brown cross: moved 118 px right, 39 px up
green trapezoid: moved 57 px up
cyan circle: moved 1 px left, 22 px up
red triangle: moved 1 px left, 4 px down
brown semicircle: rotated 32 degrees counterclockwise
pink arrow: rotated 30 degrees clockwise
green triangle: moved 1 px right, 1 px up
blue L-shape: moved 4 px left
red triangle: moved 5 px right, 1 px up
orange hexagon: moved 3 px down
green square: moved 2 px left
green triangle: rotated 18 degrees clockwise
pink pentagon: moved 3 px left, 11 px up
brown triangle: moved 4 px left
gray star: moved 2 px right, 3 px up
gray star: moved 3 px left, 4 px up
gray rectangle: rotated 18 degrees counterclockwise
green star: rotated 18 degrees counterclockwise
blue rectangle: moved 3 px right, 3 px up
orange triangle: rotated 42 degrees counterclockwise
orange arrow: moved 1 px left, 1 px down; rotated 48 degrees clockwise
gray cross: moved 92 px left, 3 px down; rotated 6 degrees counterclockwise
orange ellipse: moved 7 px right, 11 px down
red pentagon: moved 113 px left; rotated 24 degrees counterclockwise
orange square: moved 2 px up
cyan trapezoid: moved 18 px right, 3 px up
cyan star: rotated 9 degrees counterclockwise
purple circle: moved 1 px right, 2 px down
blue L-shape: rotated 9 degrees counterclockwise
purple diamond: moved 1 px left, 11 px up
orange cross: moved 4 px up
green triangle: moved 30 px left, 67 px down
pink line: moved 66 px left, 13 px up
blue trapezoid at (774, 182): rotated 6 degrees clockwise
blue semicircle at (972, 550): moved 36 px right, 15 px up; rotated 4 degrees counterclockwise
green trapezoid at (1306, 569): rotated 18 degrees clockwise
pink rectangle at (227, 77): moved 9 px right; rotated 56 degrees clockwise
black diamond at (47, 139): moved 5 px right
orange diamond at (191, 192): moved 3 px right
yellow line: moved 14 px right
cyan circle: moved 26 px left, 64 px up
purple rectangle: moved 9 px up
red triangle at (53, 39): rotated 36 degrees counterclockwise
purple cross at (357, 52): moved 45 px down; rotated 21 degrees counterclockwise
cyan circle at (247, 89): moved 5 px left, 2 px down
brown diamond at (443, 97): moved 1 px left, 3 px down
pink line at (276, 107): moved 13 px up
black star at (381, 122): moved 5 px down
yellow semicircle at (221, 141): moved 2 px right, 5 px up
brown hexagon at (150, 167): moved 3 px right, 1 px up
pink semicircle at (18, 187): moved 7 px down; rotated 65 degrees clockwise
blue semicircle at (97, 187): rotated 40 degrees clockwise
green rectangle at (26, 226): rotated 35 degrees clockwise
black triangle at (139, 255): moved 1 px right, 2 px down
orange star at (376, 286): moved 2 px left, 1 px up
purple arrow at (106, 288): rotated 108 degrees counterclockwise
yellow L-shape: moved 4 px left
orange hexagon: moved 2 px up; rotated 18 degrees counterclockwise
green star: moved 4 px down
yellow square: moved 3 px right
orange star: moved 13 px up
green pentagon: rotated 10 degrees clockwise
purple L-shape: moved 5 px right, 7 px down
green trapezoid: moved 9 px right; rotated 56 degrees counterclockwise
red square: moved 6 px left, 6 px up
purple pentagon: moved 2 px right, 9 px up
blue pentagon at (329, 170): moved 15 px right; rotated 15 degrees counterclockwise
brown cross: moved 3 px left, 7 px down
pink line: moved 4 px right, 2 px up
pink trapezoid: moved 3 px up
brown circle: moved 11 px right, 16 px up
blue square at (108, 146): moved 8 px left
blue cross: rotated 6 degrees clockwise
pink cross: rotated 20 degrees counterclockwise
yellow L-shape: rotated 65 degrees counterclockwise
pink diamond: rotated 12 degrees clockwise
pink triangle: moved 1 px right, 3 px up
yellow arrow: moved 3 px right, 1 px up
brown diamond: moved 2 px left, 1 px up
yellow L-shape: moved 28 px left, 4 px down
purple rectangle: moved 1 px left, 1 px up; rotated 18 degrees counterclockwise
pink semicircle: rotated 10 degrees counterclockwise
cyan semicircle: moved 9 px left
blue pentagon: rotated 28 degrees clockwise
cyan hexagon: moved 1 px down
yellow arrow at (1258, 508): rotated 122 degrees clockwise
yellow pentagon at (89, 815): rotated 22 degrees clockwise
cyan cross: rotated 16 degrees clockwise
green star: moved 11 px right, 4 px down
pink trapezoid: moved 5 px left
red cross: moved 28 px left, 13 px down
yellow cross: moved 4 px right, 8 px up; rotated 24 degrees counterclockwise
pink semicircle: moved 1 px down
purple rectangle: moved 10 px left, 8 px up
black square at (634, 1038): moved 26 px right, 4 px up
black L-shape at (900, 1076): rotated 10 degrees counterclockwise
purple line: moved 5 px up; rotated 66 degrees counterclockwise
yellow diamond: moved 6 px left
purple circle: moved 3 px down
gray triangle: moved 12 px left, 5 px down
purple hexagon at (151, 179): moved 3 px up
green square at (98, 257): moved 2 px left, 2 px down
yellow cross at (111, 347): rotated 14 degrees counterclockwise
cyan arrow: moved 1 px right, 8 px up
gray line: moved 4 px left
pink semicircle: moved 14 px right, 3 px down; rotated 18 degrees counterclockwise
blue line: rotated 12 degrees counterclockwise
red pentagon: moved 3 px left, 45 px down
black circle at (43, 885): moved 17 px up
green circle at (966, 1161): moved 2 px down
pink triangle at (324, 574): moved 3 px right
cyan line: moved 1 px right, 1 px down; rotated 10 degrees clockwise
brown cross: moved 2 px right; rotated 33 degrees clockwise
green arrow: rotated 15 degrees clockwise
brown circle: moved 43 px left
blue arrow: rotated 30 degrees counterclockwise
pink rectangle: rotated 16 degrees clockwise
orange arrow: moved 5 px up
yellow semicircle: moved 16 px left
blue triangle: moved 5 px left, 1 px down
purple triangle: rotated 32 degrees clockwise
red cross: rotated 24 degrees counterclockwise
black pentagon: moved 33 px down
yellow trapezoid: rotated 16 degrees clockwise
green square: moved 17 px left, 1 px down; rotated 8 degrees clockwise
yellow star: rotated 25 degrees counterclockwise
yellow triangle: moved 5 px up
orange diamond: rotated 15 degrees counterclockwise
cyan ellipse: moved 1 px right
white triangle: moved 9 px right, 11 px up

**The task**
In full and without alteration, repeat the records.

**Exercise result**
brown cross: moved 118 px right, 39 px up
green trapezoid: moved 57 px up
cyan circle: moved 1 px left, 22 px up
red triangle: moved 1 px left, 4 px down
brown semicircle: rotated 32 degrees counterclockwise
pink arrow: rotated 30 degrees clockwise
green triangle: moved 1 px right, 1 px up
blue L-shape: moved 4 px left
red triangle: moved 5 px right, 1 px up
orange hexagon: moved 3 px down
green square: moved 2 px left
green triangle: rotated 18 degrees clockwise
pink pentagon: moved 3 px left, 11 px up
brown triangle: moved 4 px left
gray star: moved 2 px right, 3 px up
gray star: moved 3 px left, 4 px up
gray rectangle: rotated 18 degrees counterclockwise
green star: rotated 18 degrees counterclockwise
blue rectangle: moved 3 px right, 3 px up
orange triangle: rotated 42 degrees counterclockwise
orange arrow: moved 1 px left, 1 px down; rotated 48 degrees clockwise
gray cross: moved 92 px left, 3 px down; rotated 6 degrees counterclockwise
orange ellipse: moved 7 px right, 11 px down
red pentagon: moved 113 px left; rotated 24 degrees counterclockwise
orange square: moved 2 px up
cyan trapezoid: moved 18 px right, 3 px up
cyan star: rotated 9 degrees counterclockwise
purple circle: moved 1 px right, 2 px down
blue L-shape: rotated 9 degrees counterclockwise
purple diamond: moved 1 px left, 11 px up
orange cross: moved 4 px up
green triangle: moved 30 px left, 67 px down
pink line: moved 66 px left, 13 px up
blue trapezoid at (774, 182): rotated 6 degrees clockwise
blue semicircle at (972, 550): moved 36 px right, 15 px up; rotated 4 degrees counterclockwise
green trapezoid at (1306, 569): rotated 18 degrees clockwise
pink rectangle at (227, 77): moved 9 px right; rotated 56 degrees clockwise
black diamond at (47, 139): moved 5 px right
orange diamond at (191, 192): moved 3 px right
yellow line: moved 14 px right
cyan circle: moved 26 px left, 64 px up
purple rectangle: moved 9 px up
red triangle at (53, 39): rotated 36 degrees counterclockwise
purple cross at (357, 52): moved 45 px down; rotated 21 degrees counterclockwise
cyan circle at (247, 89): moved 5 px left, 2 px down
brown diamond at (443, 97): moved 1 px left, 3 px down
pink line at (276, 107): moved 13 px up
black star at (381, 122): moved 5 px down
yellow semicircle at (221, 141): moved 2 px right, 5 px up
brown hexagon at (150, 167): moved 3 px right, 1 px up
pink semicircle at (18, 187): moved 7 px down; rotated 65 degrees clockwise
blue semicircle at (97, 187): rotated 40 degrees clockwise
green rectangle at (26, 226): rotated 35 degrees clockwise
black triangle at (139, 255): moved 1 px right, 2 px down
orange star at (376, 286): moved 2 px left, 1 px up
purple arrow at (106, 288): rotated 108 degrees counterclockwise
yellow L-shape: moved 4 px left
orange hexagon: moved 2 px up; rotated 18 degrees counterclockwise
green star: moved 4 px down
yellow square: moved 3 px right
orange star: moved 13 px up
green pentagon: rotated 10 degrees clockwise
purple L-shape: moved 5 px right, 7 px down
green trapezoid: moved 9 px right; rotated 56 degrees counterclockwise
red square: moved 6 px left, 6 px up
purple pentagon: moved 2 px right, 9 px up
blue pentagon at (329, 170): moved 15 px right; rotated 15 degrees counterclockwise
brown cross: moved 3 px left, 7 px down
pink line: moved 4 px right, 2 px up
pink trapezoid: moved 3 px up
brown circle: moved 11 px right, 16 px up
blue square at (108, 146): moved 8 px left
blue cross: rotated 6 degrees clockwise
pink cross: rotated 20 degrees counterclockwise
yellow L-shape: rotated 65 degrees counterclockwise
pink diamond: rotated 12 degrees clockwise
pink triangle: moved 1 px right, 3 px up
yellow arrow: moved 3 px right, 1 px up
brown diamond: moved 2 px left, 1 px up
yellow L-shape: moved 28 px left, 4 px down
purple rectangle: moved 1 px left, 1 px up; rotated 18 degrees counterclockwise
pink semicircle: rotated 10 degrees counterclockwise
cyan semicircle: moved 9 px left
blue pentagon: rotated 28 degrees clockwise
cyan hexagon: moved 1 px down
yellow arrow at (1258, 508): rotated 122 degrees clockwise
yellow pentagon at (89, 815): rotated 22 degrees clockwise
cyan cross: rotated 16 degrees clockwise
green star: moved 11 px right, 4 px down
pink trapezoid: moved 5 px left
red cross: moved 28 px left, 13 px down
yellow cross: moved 4 px right, 8 px up; rotated 24 degrees counterclockwise
pink semicircle: moved 1 px down
purple rectangle: moved 10 px left, 8 px up
black square at (634, 1038): moved 26 px right, 4 px up
black L-shape at (900, 1076): rotated 10 degrees counterclockwise
purple line: moved 5 px up; rotated 66 degrees counterclockwise
yellow diamond: moved 6 px left
purple circle: moved 3 px down
gray triangle: moved 12 px left, 5 px down
purple hexagon at (151, 179): moved 3 px up
green square at (98, 257): moved 2 px left, 2 px down
yellow cross at (111, 347): rotated 14 degrees counterclockwise
cyan arrow: moved 1 px right, 8 px up
gray line: moved 4 px left
pink semicircle: moved 14 px right, 3 px down; rotated 18 degrees counterclockwise
blue line: rotated 12 degrees counterclockwise
red pentagon: moved 3 px left, 45 px down
black circle at (43, 885): moved 17 px up
green circle at (966, 1161): moved 2 px down
pink triangle at (324, 574): moved 3 px right
cyan line: moved 1 px right, 1 px down; rotated 10 degrees clockwise
brown cross: moved 2 px right; rotated 33 degrees clockwise
green arrow: rotated 15 degrees clockwise
brown circle: moved 43 px left
blue arrow: rotated 30 degrees counterclockwise
pink rectangle: rotated 16 degrees clockwise
orange arrow: moved 5 px up
yellow semicircle: moved 16 px left
blue triangle: moved 5 px left, 1 px down
purple triangle: rotated 32 degrees clockwise
red cross: rotated 24 degrees counterclockwise
black pentagon: moved 33 px down
yellow trapezoid: rotated 16 degrees clockwise
green square: moved 17 px left, 1 px down; rotated 8 degrees clockwise
yellow star: rotated 25 degrees counterclockwise
yellow triangle: moved 5 px up
orange diamond: rotated 15 degrees counterclockwise
cyan ellipse: moved 1 px right
white triangle: moved 9 px right, 11 px up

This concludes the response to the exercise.